## Stored dataset items
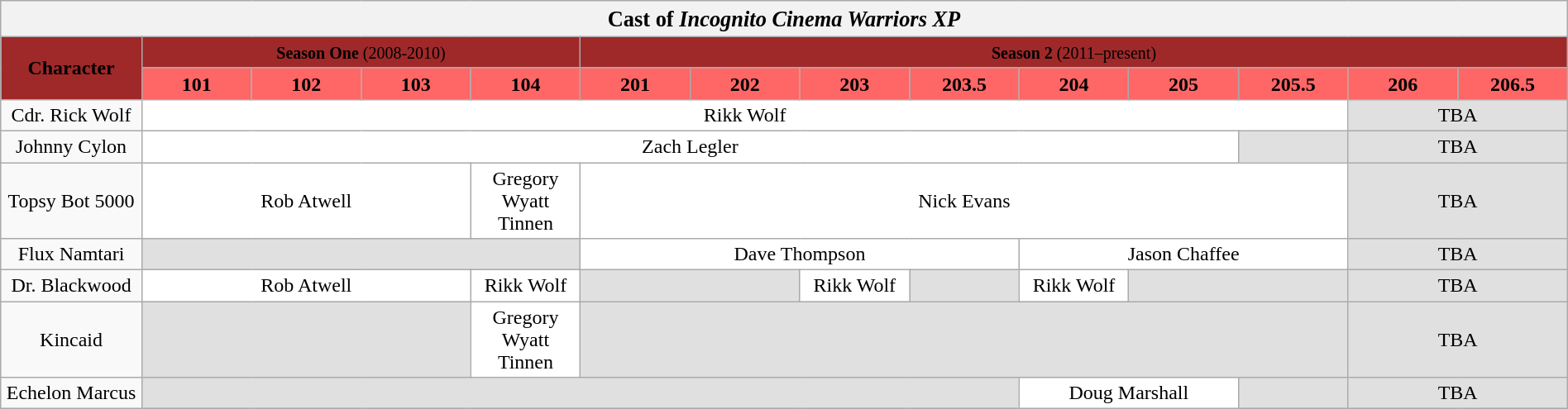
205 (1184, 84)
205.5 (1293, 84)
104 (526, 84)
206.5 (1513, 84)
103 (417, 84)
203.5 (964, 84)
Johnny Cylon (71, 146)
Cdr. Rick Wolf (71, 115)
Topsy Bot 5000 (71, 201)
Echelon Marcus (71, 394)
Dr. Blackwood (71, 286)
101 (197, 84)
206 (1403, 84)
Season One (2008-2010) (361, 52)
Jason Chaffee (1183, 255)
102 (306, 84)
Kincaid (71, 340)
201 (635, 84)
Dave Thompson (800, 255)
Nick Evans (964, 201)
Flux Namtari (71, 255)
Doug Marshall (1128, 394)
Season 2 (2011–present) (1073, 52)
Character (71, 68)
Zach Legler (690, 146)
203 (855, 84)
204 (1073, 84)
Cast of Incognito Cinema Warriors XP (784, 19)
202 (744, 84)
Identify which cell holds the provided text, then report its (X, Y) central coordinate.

## Stated task
Arrange every line of the material above as a JSON list of strings, one string per line, with blank lines skipped. Leave the pictures out.

## Exercise result
[
  "205 (1184, 84)",
  "205.5 (1293, 84)",
  "104 (526, 84)",
  "206.5 (1513, 84)",
  "103 (417, 84)",
  "203.5 (964, 84)",
  "Johnny Cylon (71, 146)",
  "Cdr. Rick Wolf (71, 115)",
  "Topsy Bot 5000 (71, 201)",
  "Echelon Marcus (71, 394)",
  "Dr. Blackwood (71, 286)",
  "101 (197, 84)",
  "206 (1403, 84)",
  "Season One (2008-2010) (361, 52)",
  "Jason Chaffee (1183, 255)",
  "102 (306, 84)",
  "Kincaid (71, 340)",
  "201 (635, 84)",
  "Dave Thompson (800, 255)",
  "Nick Evans (964, 201)",
  "Flux Namtari (71, 255)",
  "Doug Marshall (1128, 394)",
  "Season 2 (2011–present) (1073, 52)",
  "Character (71, 68)",
  "Zach Legler (690, 146)",
  "203 (855, 84)",
  "204 (1073, 84)",
  "Cast of Incognito Cinema Warriors XP (784, 19)",
  "202 (744, 84)",
  "Identify which cell holds the provided text, then report its (X, Y) central coordinate."
]